=== Begin Enclosure ===
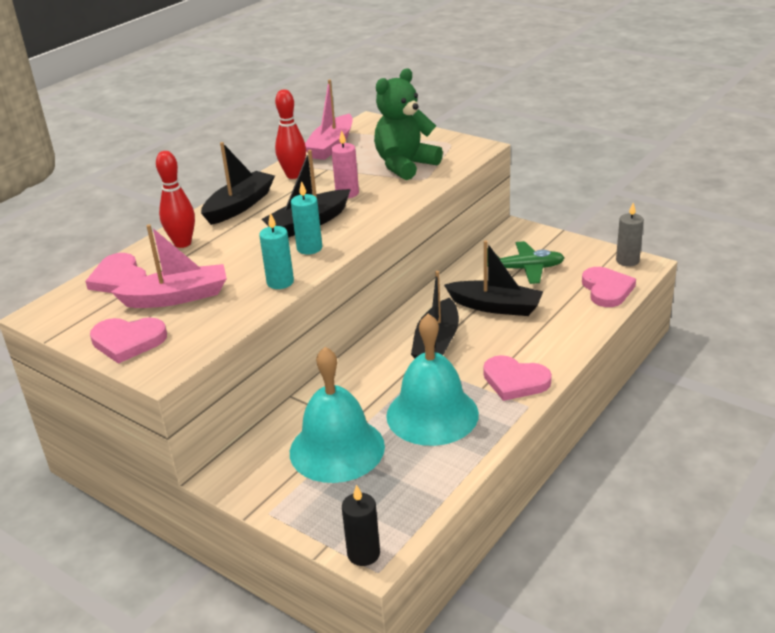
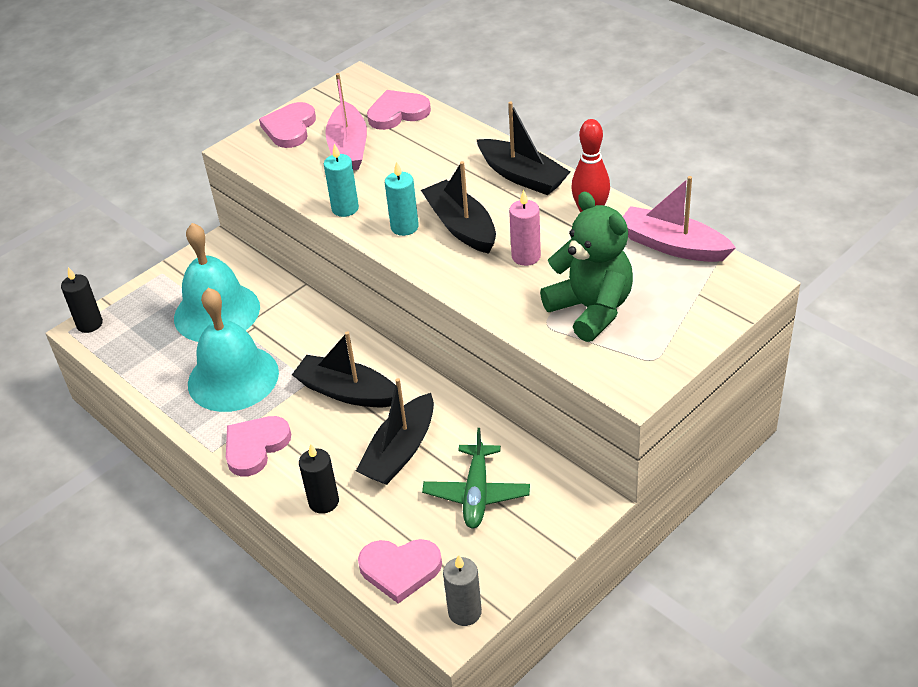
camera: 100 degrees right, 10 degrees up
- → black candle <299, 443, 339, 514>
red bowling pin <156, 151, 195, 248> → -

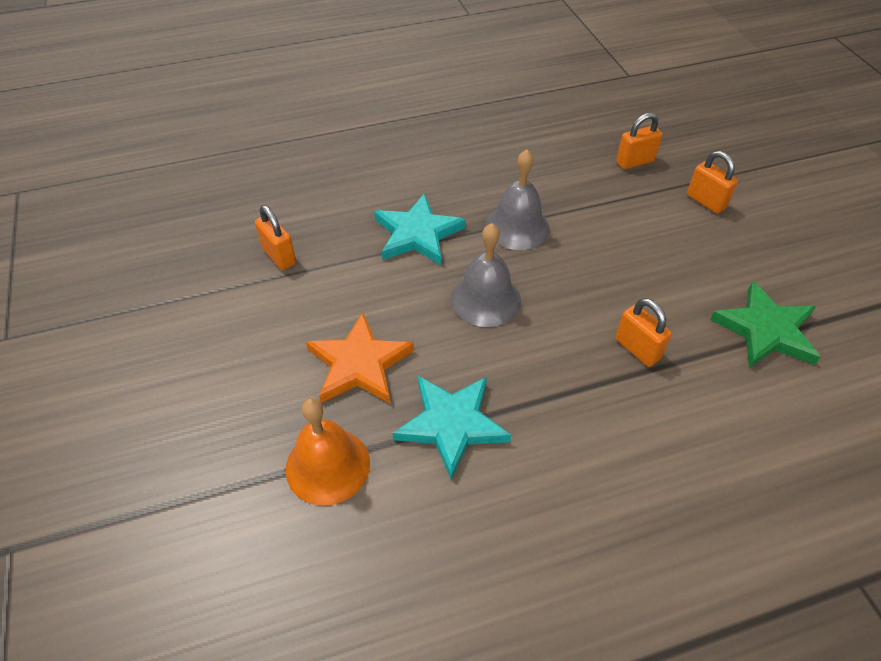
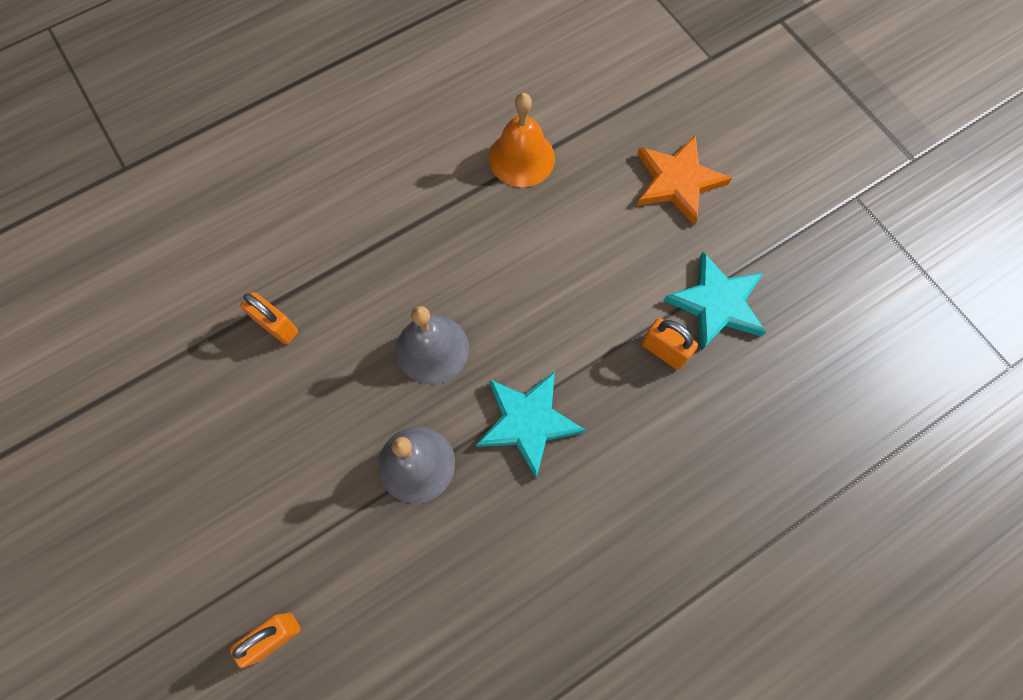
camera: 165 degrees right, 20 degrees up
orange star <306, 313, 414, 403> → orange star <637, 135, 732, 225>, move
turquoise star <393, 376, 511, 480> → turquoise star <663, 252, 766, 351>, move
orange padlock <687, 151, 738, 214> → -
green star <710, 281, 820, 368> → -

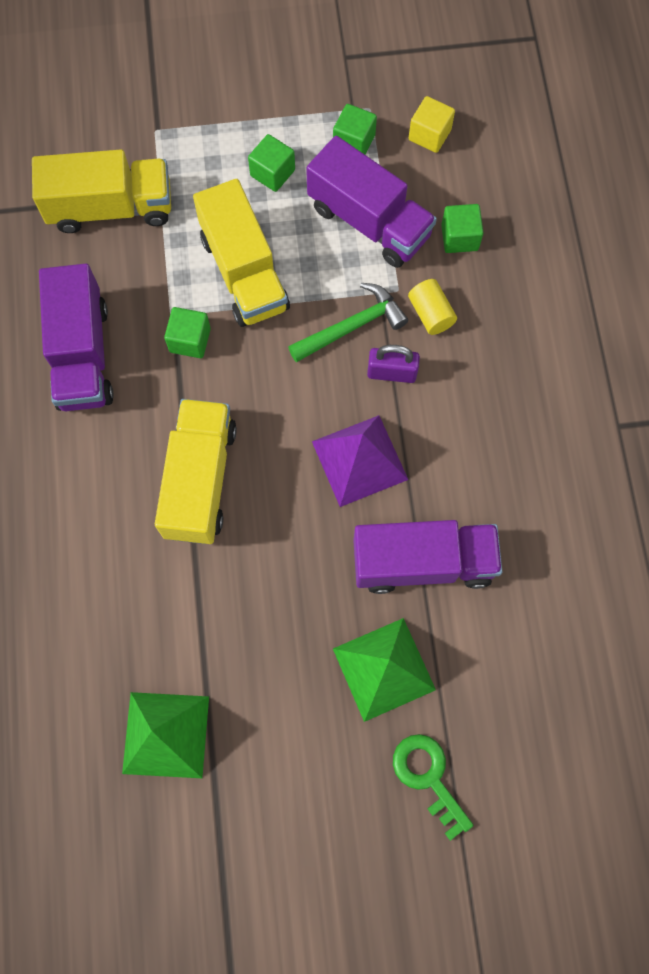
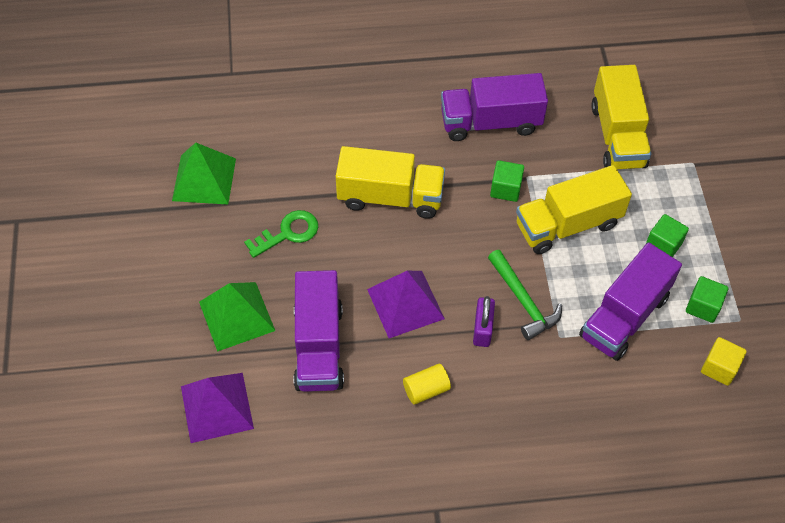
camera: 90 degrees right, 15 degrees down
- → purple pyramid <181, 373, 254, 443>
green key <393, 734, 474, 841> → green key <244, 210, 318, 258>, move
yellow cylinder <408, 279, 457, 335> → yellow cylinder <403, 364, 451, 405>, move
green cube <441, 204, 484, 253> → -

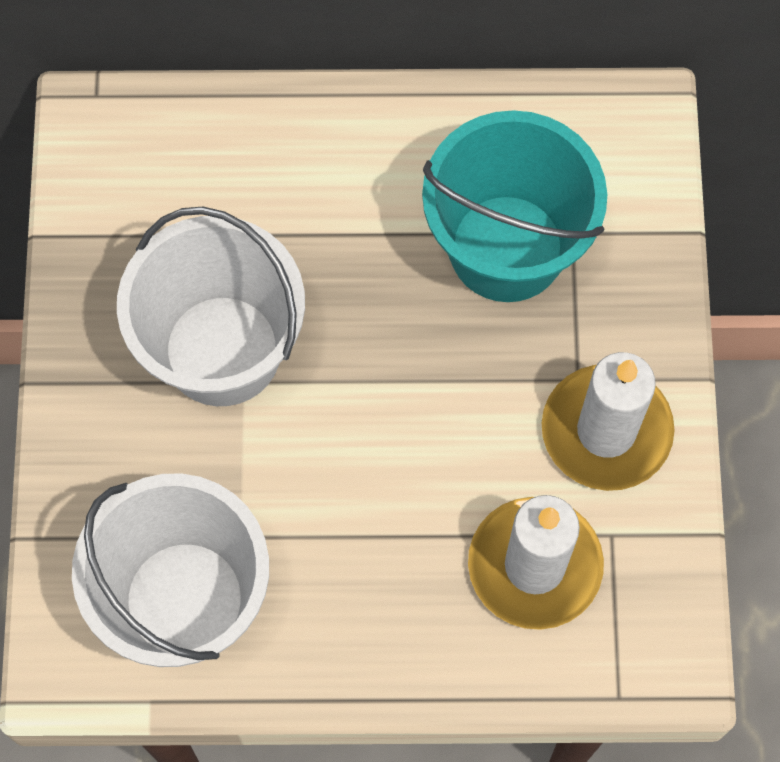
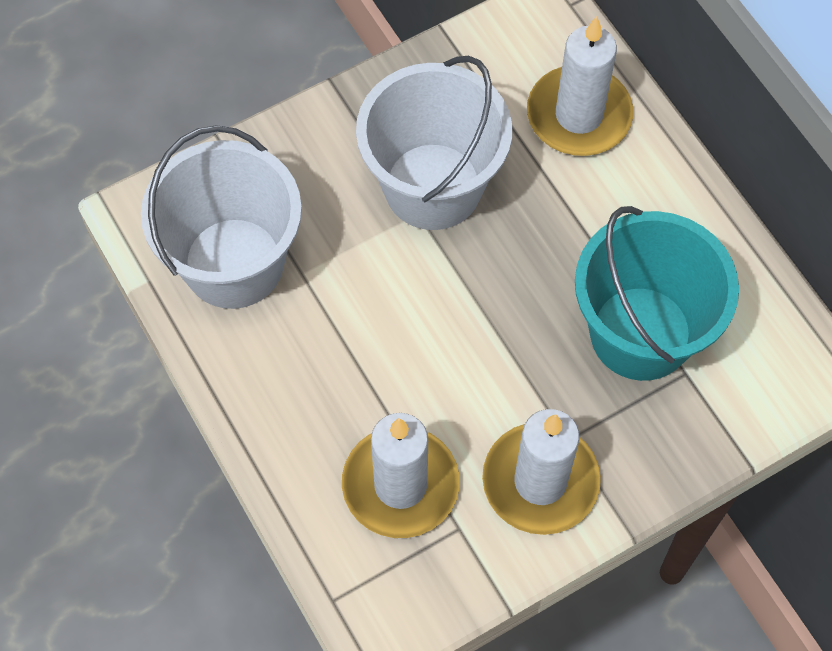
camera: 60 degrees right, 5 degrees down
- → white candle <527, 16, 633, 156>

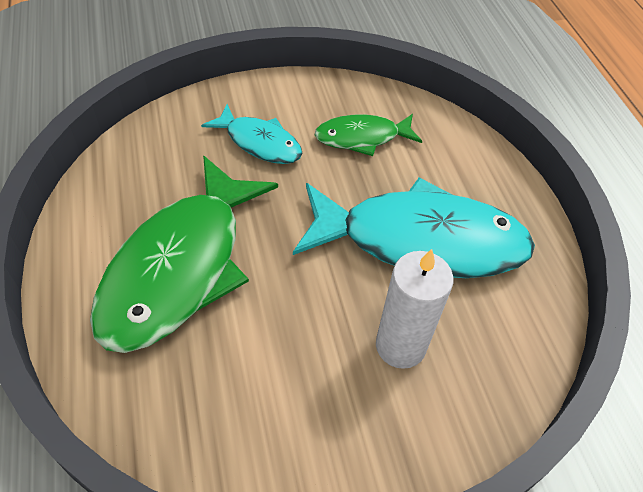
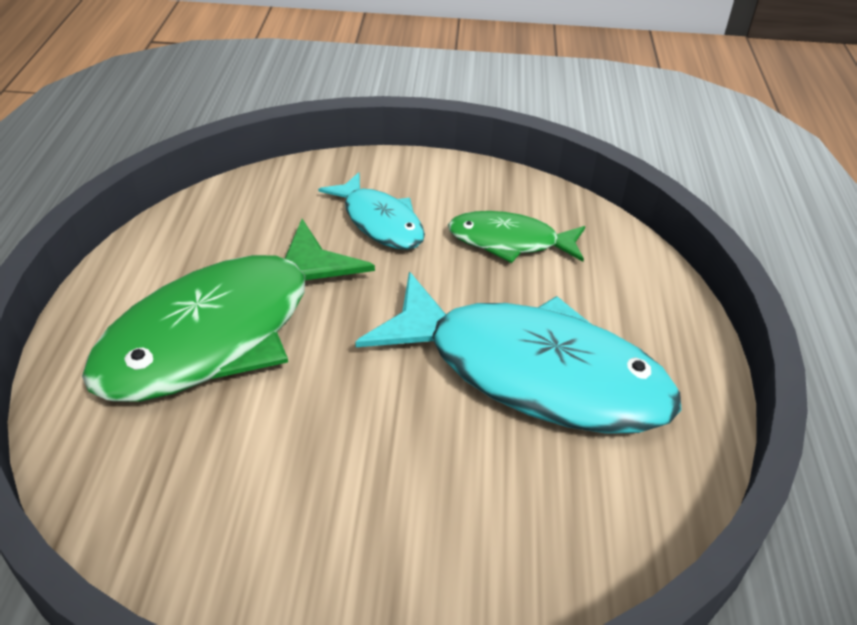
camera: 20 degrees right, 10 degrees down
white candle <376, 249, 453, 369> → -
=== End Enclosure ===
Reproduce the whole listing above character for character; pictures do not belong in it.

camera: 100 degrees right, 10 degrees up
- → black candle <299, 443, 339, 514>
red bowling pin <156, 151, 195, 248> → -

camera: 165 degrees right, 20 degrees up
orange star <306, 313, 414, 403> → orange star <637, 135, 732, 225>, move
turquoise star <393, 376, 511, 480> → turquoise star <663, 252, 766, 351>, move
orange padlock <687, 151, 738, 214> → -
green star <710, 281, 820, 368> → -

camera: 90 degrees right, 15 degrees down
- → purple pyramid <181, 373, 254, 443>
green key <393, 734, 474, 841> → green key <244, 210, 318, 258>, move
yellow cylinder <408, 279, 457, 335> → yellow cylinder <403, 364, 451, 405>, move
green cube <441, 204, 484, 253> → -

camera: 60 degrees right, 5 degrees down
- → white candle <527, 16, 633, 156>

camera: 20 degrees right, 10 degrees down
white candle <376, 249, 453, 369> → -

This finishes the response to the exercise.